(DATA RECORDS)
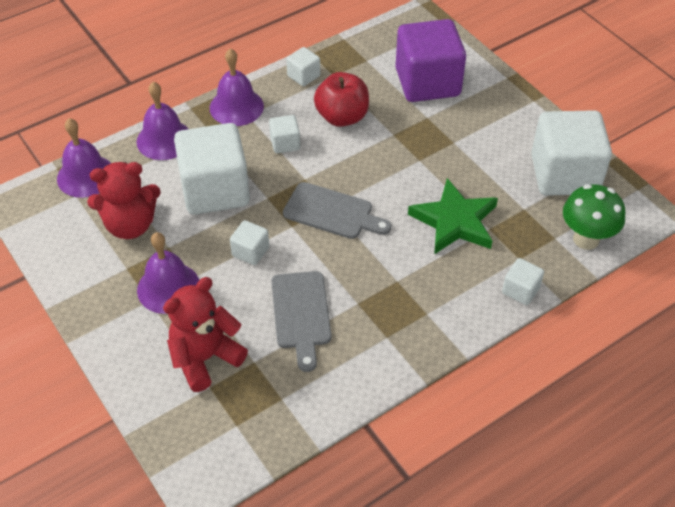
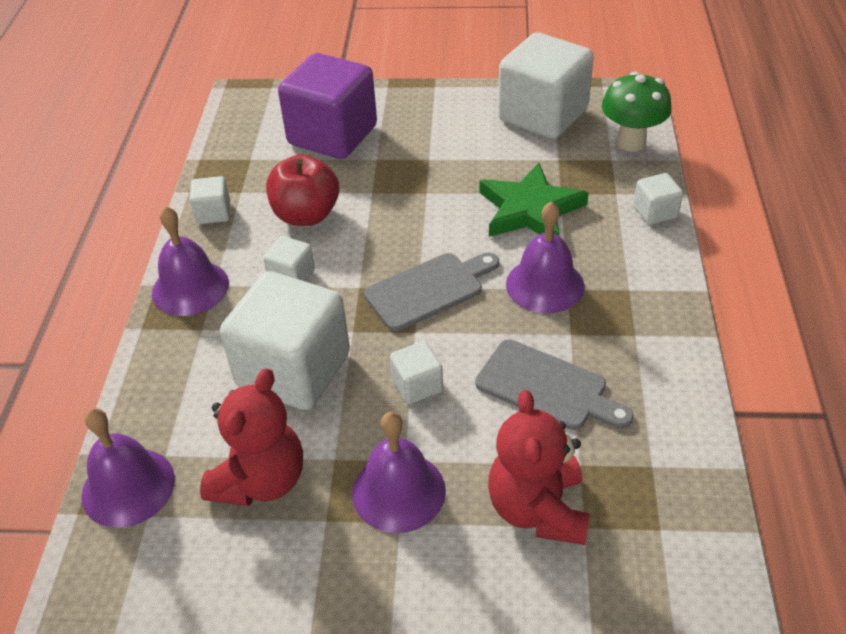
camera: 50 degrees left, 5 degrees down
(164, 139) = (162, 377): purple bell -> purple bell (545, 285)

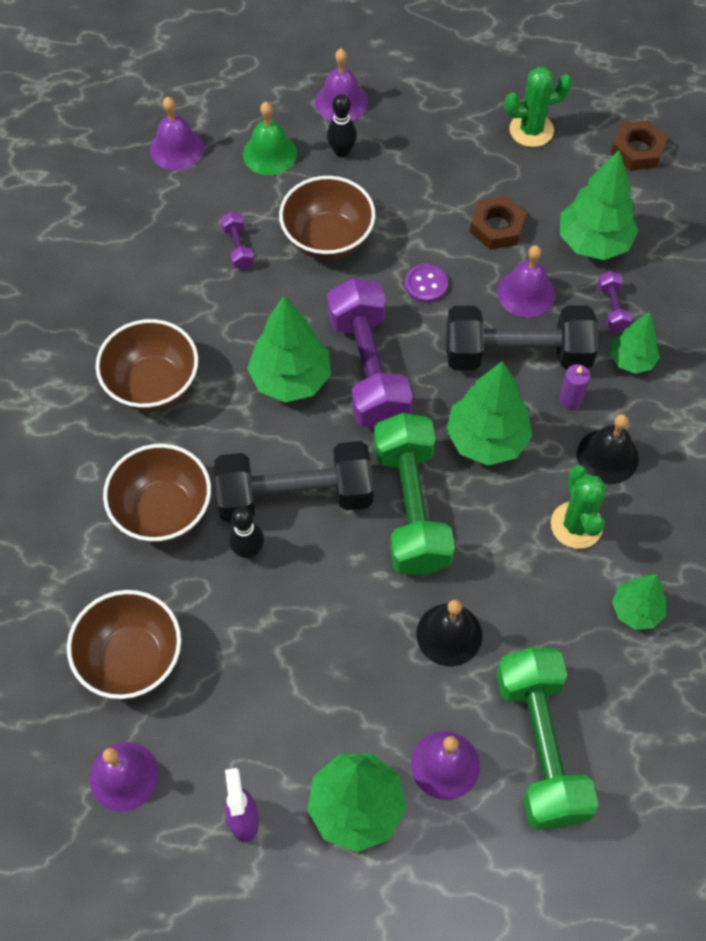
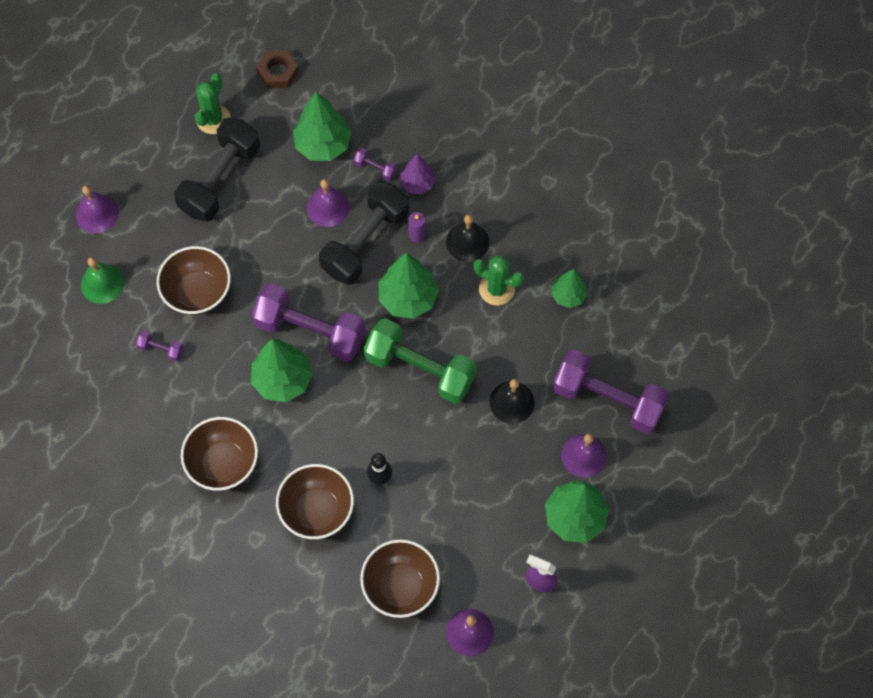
camera: 55 degrees left, 5 degrees up
(177, 149) = (50, 338): purple bell -> none
(295, 496) = (364, 428): black dumbbell -> black dumbbell (220, 179)
(341, 151) = (137, 239): black bowling pin -> none
(426, 284) = (277, 258): purple button -> none
(497, 227) = (269, 190): brown nut -> none
(540, 746) = (608, 400): green dumbbell -> purple dumbbell
(631, 360) = (417, 184): green tree -> purple tree

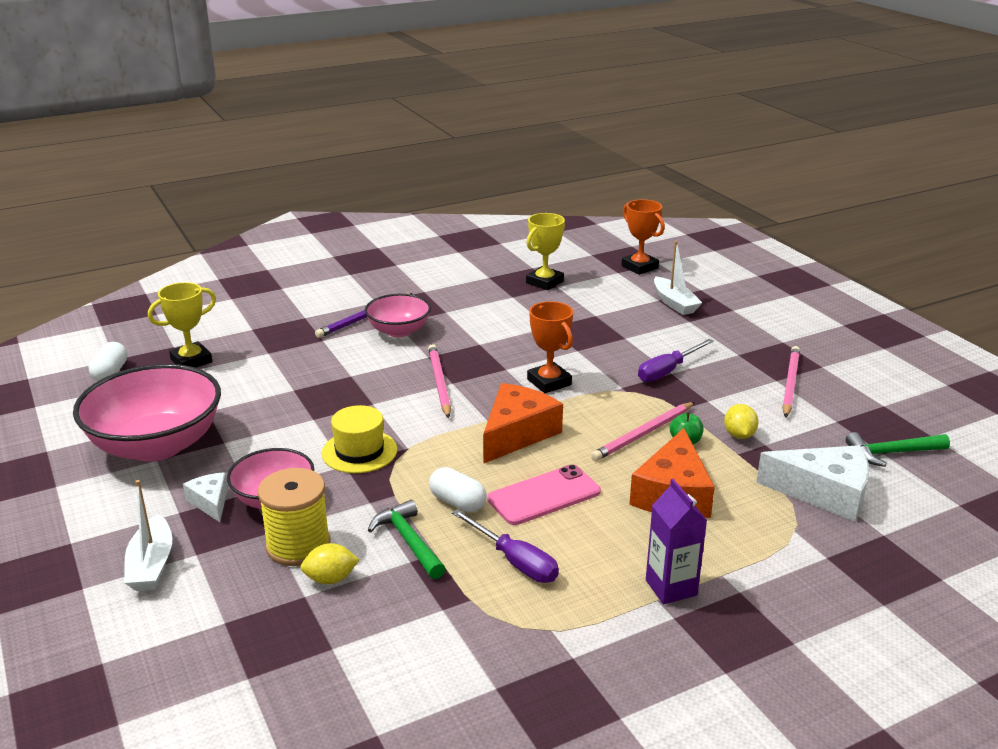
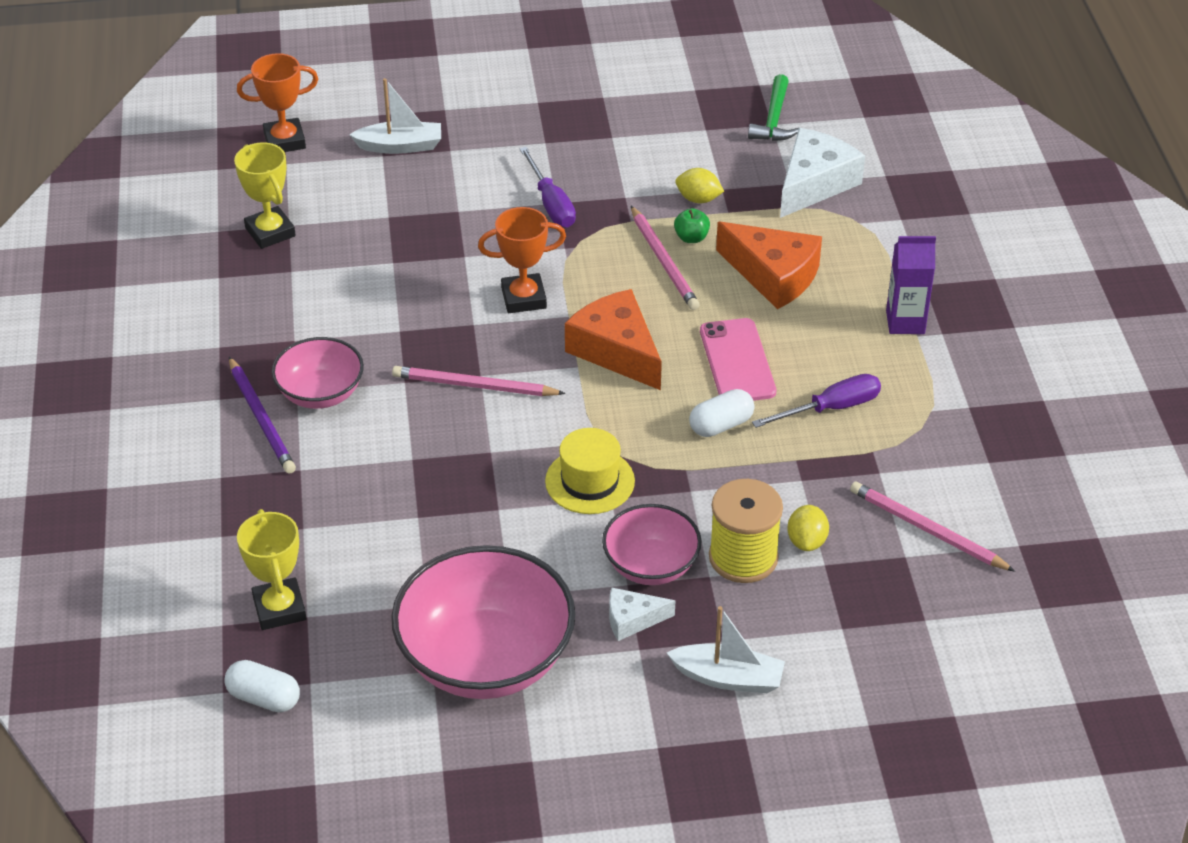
camera: 70 degrees left, 15 degrees up
(408, 541) = (770, 474): green hammer -> none
(790, 384) = (624, 131): pink pencil -> pink pencil (927, 530)

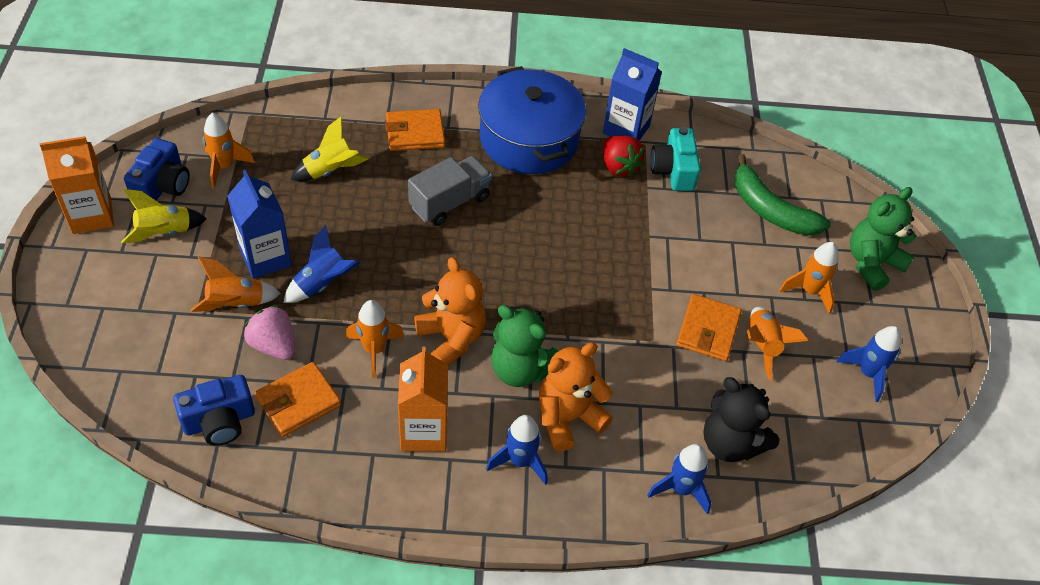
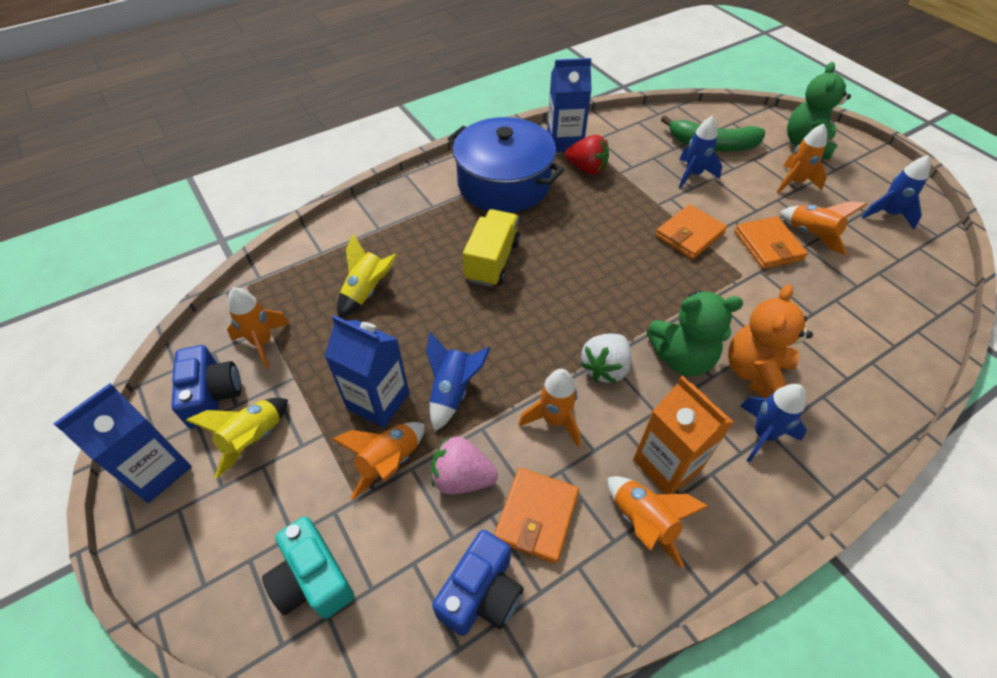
camera: 30 degrees left, 0 degrees up
(92, 216) = (156, 470): orange carton -> blue carton
(366, 454) = (643, 522): none -> orange rocket
(415, 133) = (411, 224): orange wallet -> orange wallet (689, 235)
(450, 202) = (492, 261): grey truck -> yellow truck
(451, 338) = (605, 368): orange teddy bear -> white strawberry
(673, 171) = (625, 152): turquoise camera -> turquoise camera (313, 579)
(681, 489) = (886, 373): blue rocket -> blue rocket (693, 175)
(730, 443) = (873, 316): black teddy bear -> none

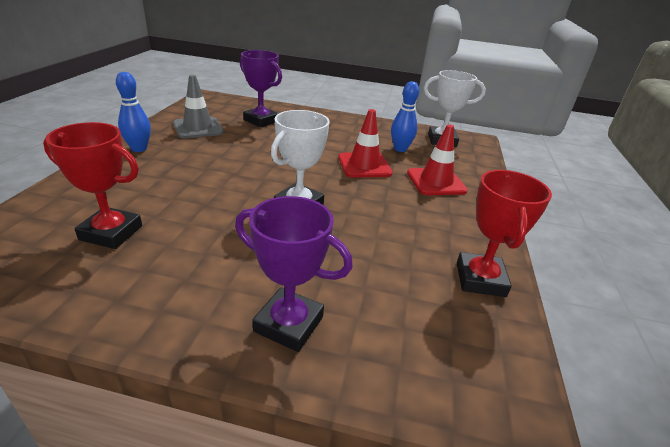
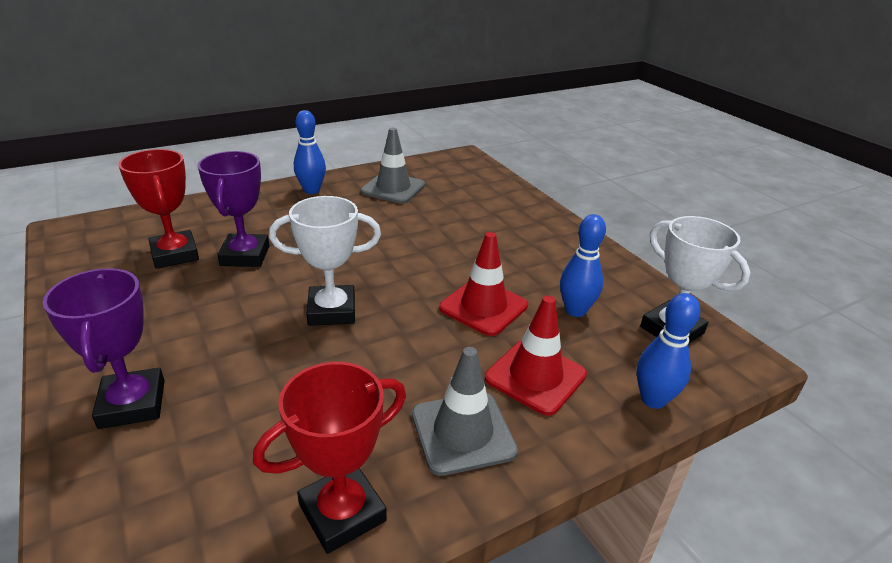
camera: 50 degrees right, 0 degrees up
(261, 120) = (469, 203): purple trophy -> purple trophy (245, 255)
(455, 218) = (463, 432): none -> grey traffic cone
(481, 168) = (653, 400): none -> blue bowling pin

(WORK INSTRUCTION) Your copy of the entries above must be exact and must not include pictures.

(FINAL ANSWER)
camera: 50 degrees left, 5 degrees down
(164, 139) = (162, 377): purple bell -> purple bell (545, 285)

camera: 55 degrees left, 5 degrees up
(177, 149) = (50, 338): purple bell -> none
(295, 496) = (364, 428): black dumbbell -> black dumbbell (220, 179)
(341, 151) = (137, 239): black bowling pin -> none
(426, 284) = (277, 258): purple button -> none
(497, 227) = (269, 190): brown nut -> none
(540, 746) = (608, 400): green dumbbell -> purple dumbbell
(631, 360) = (417, 184): green tree -> purple tree

camera: 70 degrees left, 15 degrees up
(408, 541) = (770, 474): green hammer -> none
(790, 384) = (624, 131): pink pencil -> pink pencil (927, 530)

camera: 30 degrees left, 0 degrees up
(92, 216) = (156, 470): orange carton -> blue carton
(366, 454) = (643, 522): none -> orange rocket
(415, 133) = (411, 224): orange wallet -> orange wallet (689, 235)
(450, 202) = (492, 261): grey truck -> yellow truck
(451, 338) = (605, 368): orange teddy bear -> white strawberry
(673, 171) = (625, 152): turquoise camera -> turquoise camera (313, 579)
(681, 489) = (886, 373): blue rocket -> blue rocket (693, 175)
(730, 443) = (873, 316): black teddy bear -> none

camera: 50 degrees right, 0 degrees up
(261, 120) = (469, 203): purple trophy -> purple trophy (245, 255)
(455, 218) = (463, 432): none -> grey traffic cone
(481, 168) = (653, 400): none -> blue bowling pin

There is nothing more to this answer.